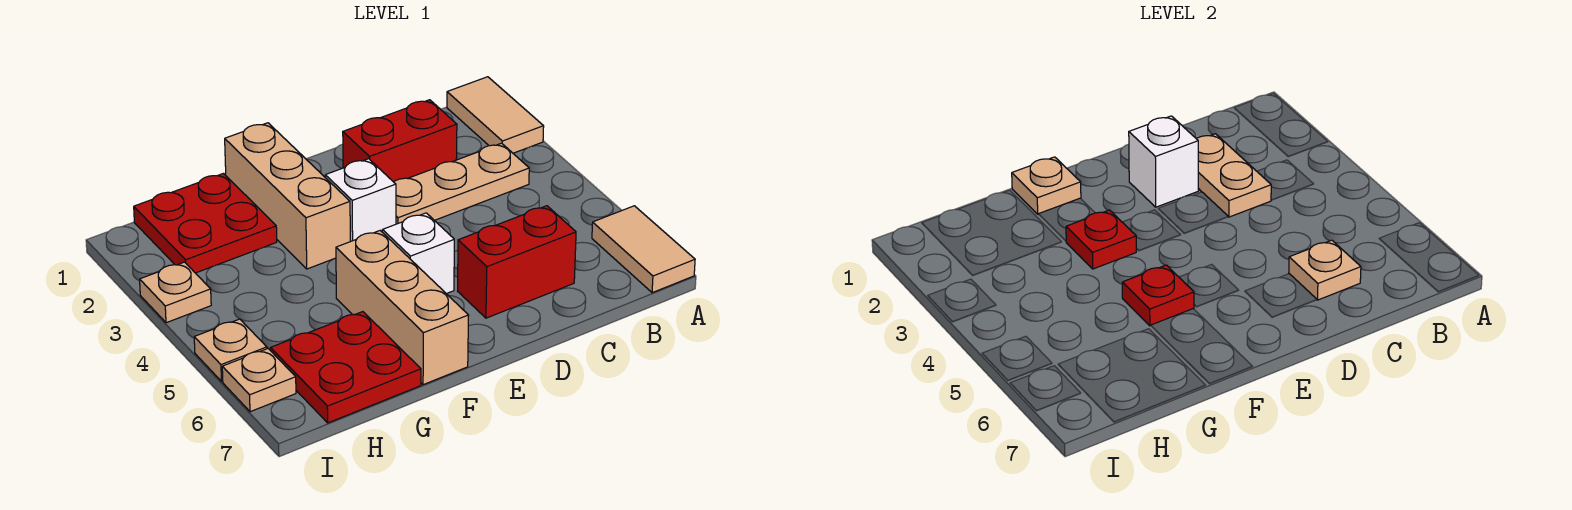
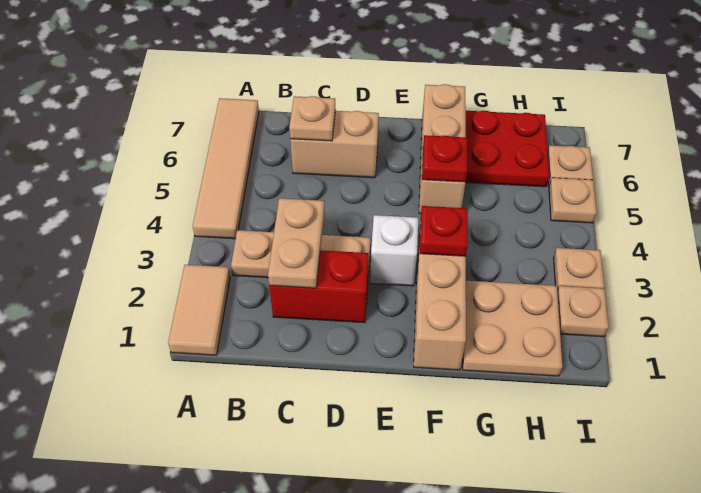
tan 1x2 tile [592,206,695,293] -> tan 1x4 tile [193,98,259,239]
red 1x2 brick [458,206,576,318] -> tan 1x2 brick [290,111,379,178]
white 1x1 brick [1129,116,1198,207] -> none
white 1x1 brick [382,213,454,294] -> none
tan 1x1 plate [1012,157,1081,214] -> tan 1x1 plate moved to [557,286,609,337]
red 2x2 plate [134,174,277,273] -> tan 2x2 plate [463,281,562,376]

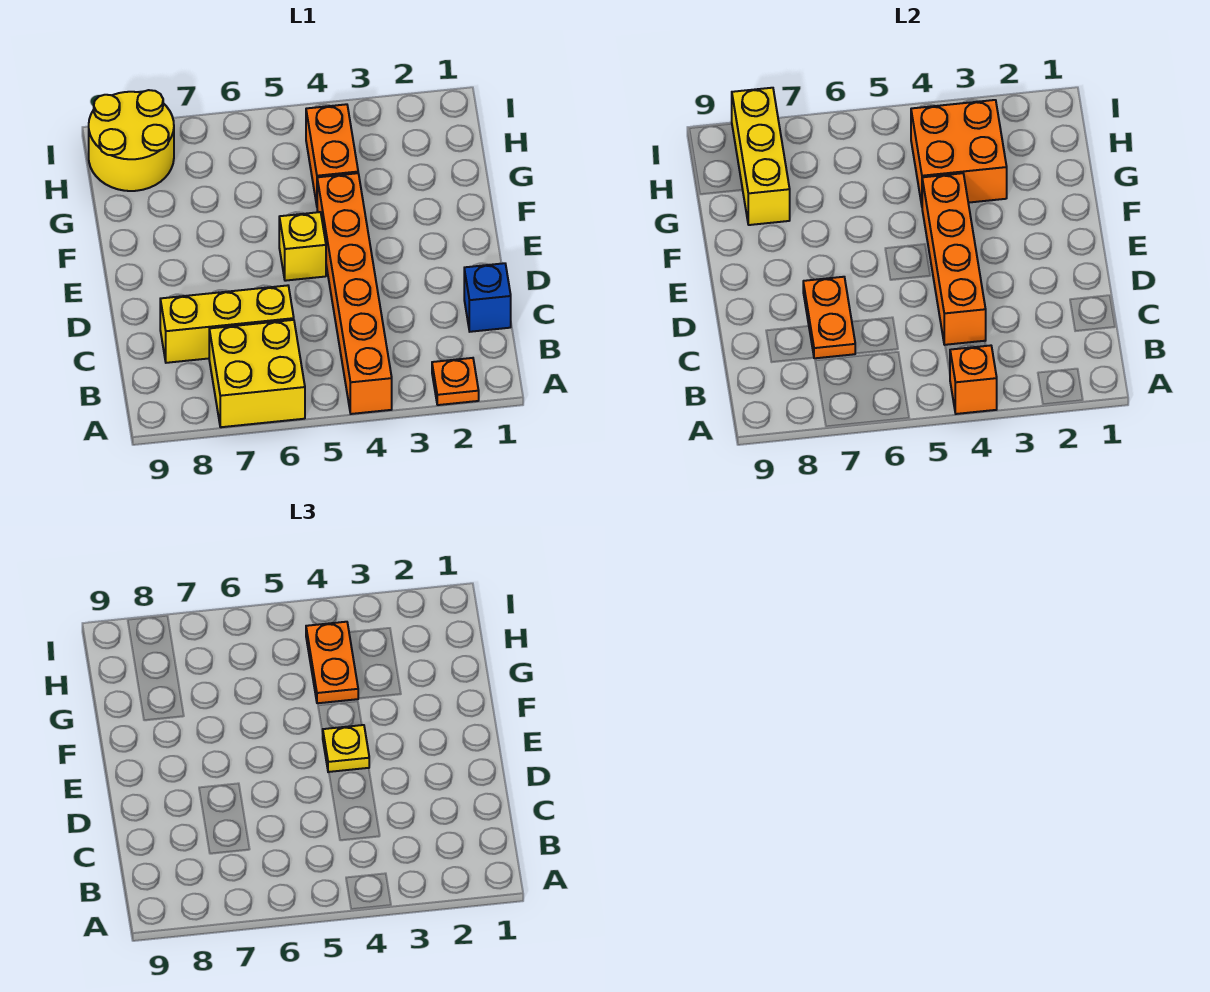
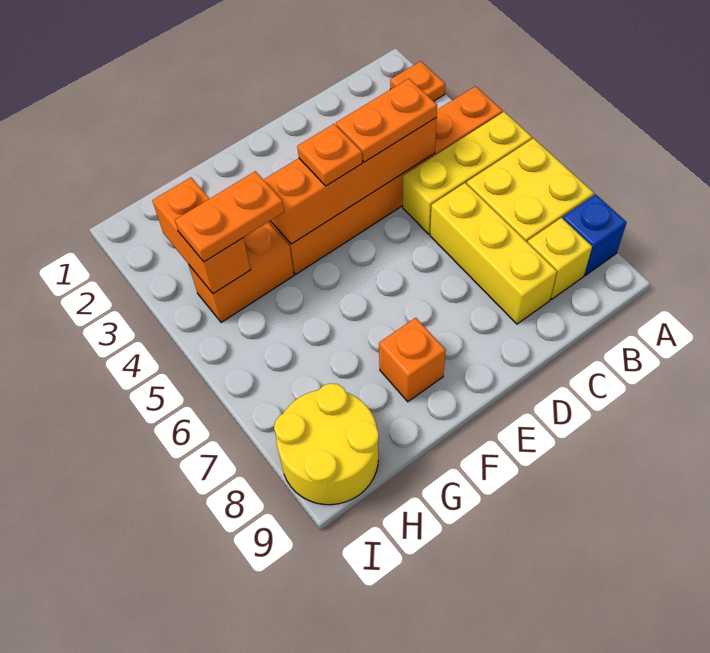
orange 1x1 brick [950,345,997,414] -> orange 1x1 brick moved to [379,318,446,402]
blue 1x1 brick [464,263,511,332] -> blue 1x1 brick moved to [563,194,627,275]
orange 1x2 plate [803,277,856,358] -> orange 1x2 plate moved to [336,79,437,162]
yellow 1x1 plate [323,725,369,772] -> orange 1x1 plate [297,124,362,186]
yellow 1x1 brick [279,212,326,281] -> yellow 1x1 brick moved to [528,218,592,299]
orange 2x2 brick [911,100,1007,205] -> orange 1x2 brick [152,177,251,294]
yellow 1x3 brick [732,88,790,225] -> yellow 1x3 brick moved to [403,112,532,234]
◆ ◆ ◆ ◆
*TASK DETAILS:* The answer must consist of every line from the entries that holds the string "brick".

*EXPECTED OUTPUT:*
red 1x2 brick [458,206,576,318] -> tan 1x2 brick [290,111,379,178]
white 1x1 brick [1129,116,1198,207] -> none
white 1x1 brick [382,213,454,294] -> none
orange 1x1 brick [950,345,997,414] -> orange 1x1 brick moved to [379,318,446,402]
blue 1x1 brick [464,263,511,332] -> blue 1x1 brick moved to [563,194,627,275]
yellow 1x1 brick [279,212,326,281] -> yellow 1x1 brick moved to [528,218,592,299]
orange 2x2 brick [911,100,1007,205] -> orange 1x2 brick [152,177,251,294]
yellow 1x3 brick [732,88,790,225] -> yellow 1x3 brick moved to [403,112,532,234]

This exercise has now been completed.